▶ RECORDS PROVIDED:
/---

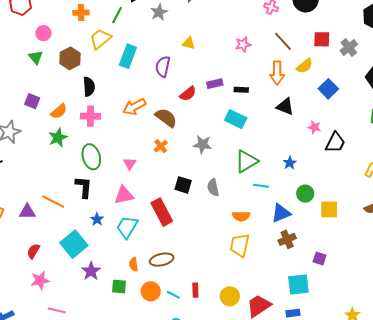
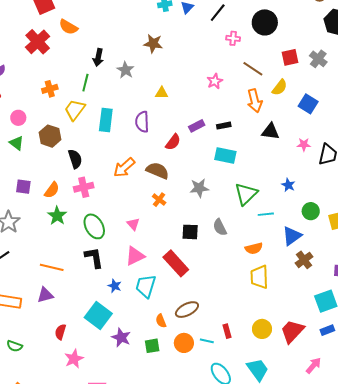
orange line: (53, 202) -> (52, 267), moved

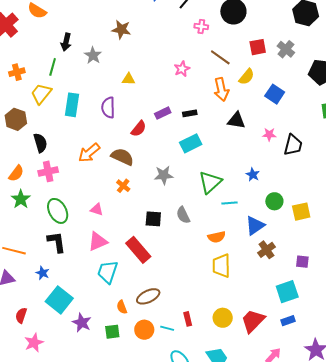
cyan rectangle: (225, 156) -> (191, 143), turned -40
pink triangle: (133, 224) -> (97, 209), turned -32
blue star: (115, 286) -> (42, 273), moved

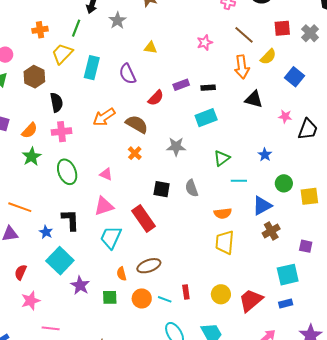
purple semicircle: (108, 108) -> (128, 74), turned -30
green triangle: (210, 182) -> (222, 158), size x0.7
black L-shape: (57, 242) -> (70, 220), moved

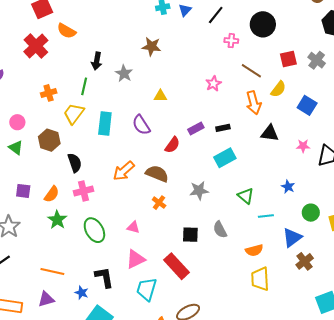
green triangle: (222, 158) -> (246, 196), turned -36

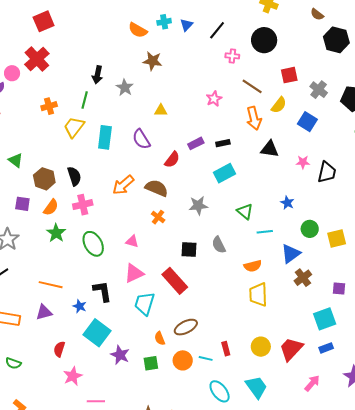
orange semicircle: (67, 31) -> (138, 30), moved
gray cross: (317, 60) -> (319, 90), moved
pink circle: (17, 122) -> (12, 73), moved
brown hexagon: (49, 140) -> (44, 179), moved

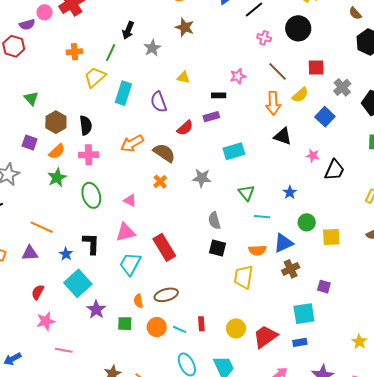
black rectangle: (223, 143) -> (219, 95), moved
black square: (189, 249) -> (217, 248), moved
orange semicircle: (253, 266) -> (257, 250), moved

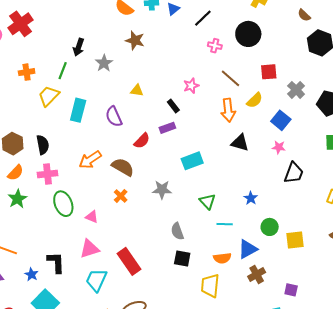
black rectangle: (219, 95) -> (173, 106), turned 56
pink star: (313, 156) -> (279, 147), moved
green ellipse: (91, 195) -> (63, 204), moved

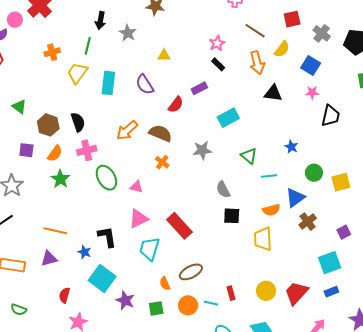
black rectangle: (173, 106) -> (218, 64), moved
purple square: (291, 290) -> (344, 232), turned -32

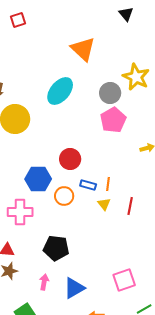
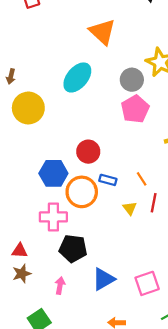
orange line: (108, 184) -> (142, 179), moved, turned -40
orange circle: (64, 196) -> (82, 192), size x1.5
yellow triangle: (104, 204) -> (130, 208), moved
pink cross: (20, 212) -> (53, 217), moved
blue triangle: (74, 288) -> (104, 279), moved

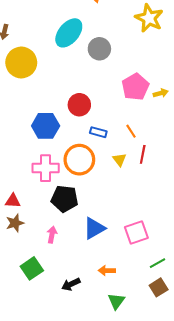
gray circle: (132, 80) -> (99, 49), moved
pink pentagon: (135, 109) -> (135, 87), moved
orange circle: (82, 192) -> (79, 160), moved

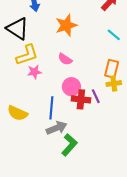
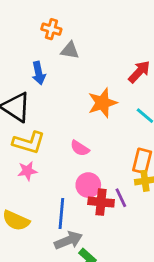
orange star: (66, 25) -> (102, 103), moved
yellow L-shape: (27, 55) -> (29, 143), turned 35
pink star: (34, 72) -> (27, 171), moved

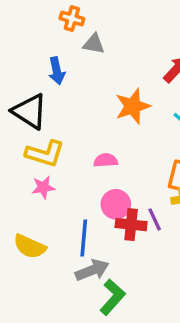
pink semicircle: (80, 148) -> (106, 160), turned 144

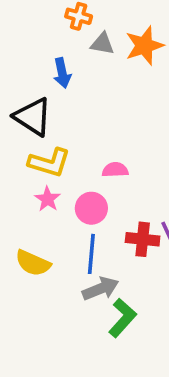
orange star: (133, 106) -> (144, 46), moved
pink star: (43, 187) -> (48, 199), turned -30
pink circle: (116, 204) -> (91, 208), moved

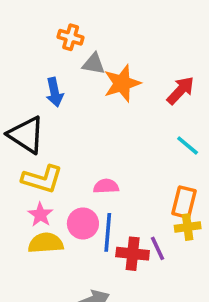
orange star: (144, 46) -> (122, 83), moved
blue line: (91, 254) -> (108, 232), moved
yellow semicircle: (33, 263) -> (46, 243), moved, turned 152

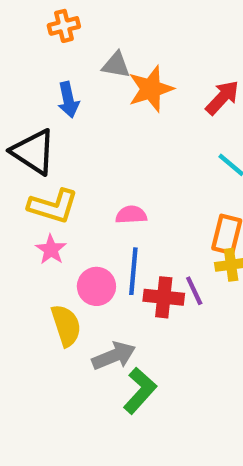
orange cross: (71, 37) -> (64, 26), moved, turned -30
pink circle: (83, 223) -> (96, 286), moved
yellow semicircle: (46, 243) -> (66, 325), moved, turned 76

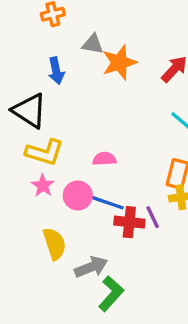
blue line: (133, 271) -> (106, 202), turned -76
pink circle: (96, 286) -> (78, 195), moved

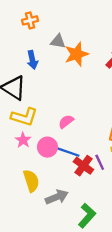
pink semicircle: (104, 159) -> (66, 122), turned -35
red cross: (129, 222) -> (83, 166), turned 30
green L-shape: (111, 294) -> (87, 216), moved

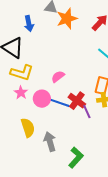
red cross: (83, 166) -> (77, 101), moved
gray arrow: (57, 197) -> (50, 142), turned -84

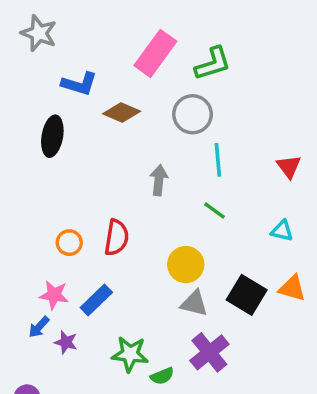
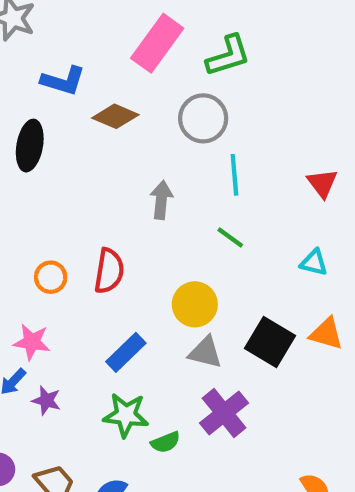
blue rectangle: (96, 300) -> (126, 352), moved

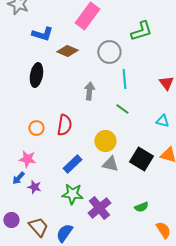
green L-shape: (228, 56) -> (141, 31), moved
black ellipse: (30, 146) -> (36, 75), moved
purple cross: (224, 413) -> (99, 208), moved
green semicircle: (166, 442) -> (141, 207), moved

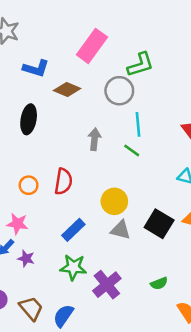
green L-shape: (141, 31) -> (140, 65), moved
green line: (122, 109) -> (132, 150), moved

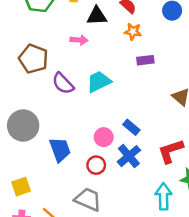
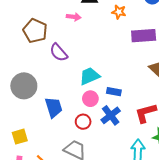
purple rectangle: (145, 60) -> (144, 36), moved, size x1.6
cyan trapezoid: (99, 82) -> (89, 76), moved
blue rectangle: (131, 127) -> (114, 92), turned -32

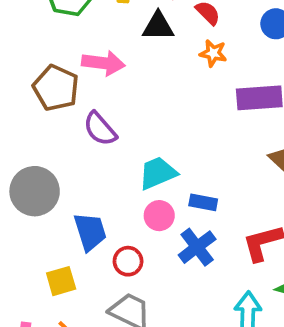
pink arrow: (74, 17) -> (103, 63), moved, size x1.5
red circle: (83, 122) -> (128, 261), moved
yellow square: (20, 137) -> (61, 281), moved

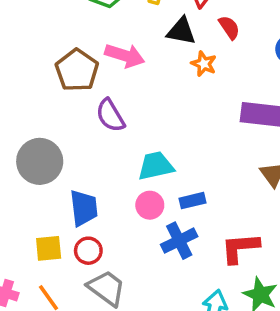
orange star: (213, 53) -> (204, 64), moved
blue rectangle: (203, 202) -> (192, 201), turned -35
red circle: (128, 261) -> (88, 251), moved

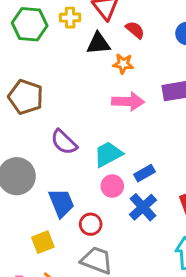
pink arrow: (125, 56) -> (128, 102), moved
purple semicircle: (110, 115) -> (64, 142), moved
red circle: (88, 251) -> (91, 224), moved

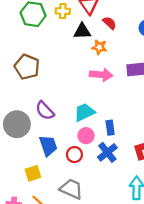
purple semicircle: (64, 142) -> (45, 111), moved
blue rectangle: (145, 173) -> (110, 128), turned -72
red circle: (91, 224) -> (74, 155), moved

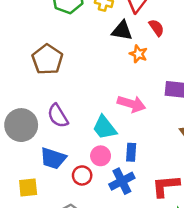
pink arrow: (101, 75) -> (131, 104), moved
cyan trapezoid: (84, 112) -> (105, 128), turned -115
blue trapezoid: (48, 146) -> (53, 158), turned 115

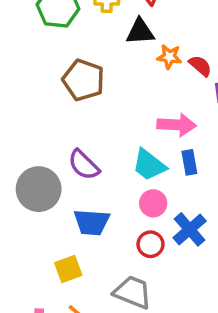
red semicircle: (157, 28) -> (200, 66), moved
brown pentagon: (47, 59) -> (83, 80), moved
blue rectangle: (131, 152) -> (189, 162), moved
red circle: (82, 175) -> (150, 244), moved

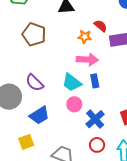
orange star: (169, 57) -> (85, 37), moved
blue trapezoid: (92, 222) -> (39, 115), turned -35
red circle: (150, 244) -> (97, 145), moved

\---

▶ WORK ORDER: Copy only the part of the records that runs from the first line to the line with "pink circle: (17, 122) -> (12, 73), moved", ends included, leaving pictures out.

▶ YOUR SOLUTION:
orange line: (53, 202) -> (52, 267), moved

cyan rectangle: (225, 156) -> (191, 143), turned -40
pink triangle: (133, 224) -> (97, 209), turned -32
blue star: (115, 286) -> (42, 273), moved

purple semicircle: (108, 108) -> (128, 74), turned -30
green triangle: (210, 182) -> (222, 158), size x0.7
black L-shape: (57, 242) -> (70, 220), moved

green triangle: (222, 158) -> (246, 196), turned -36

orange semicircle: (67, 31) -> (138, 30), moved
gray cross: (317, 60) -> (319, 90), moved
pink circle: (17, 122) -> (12, 73), moved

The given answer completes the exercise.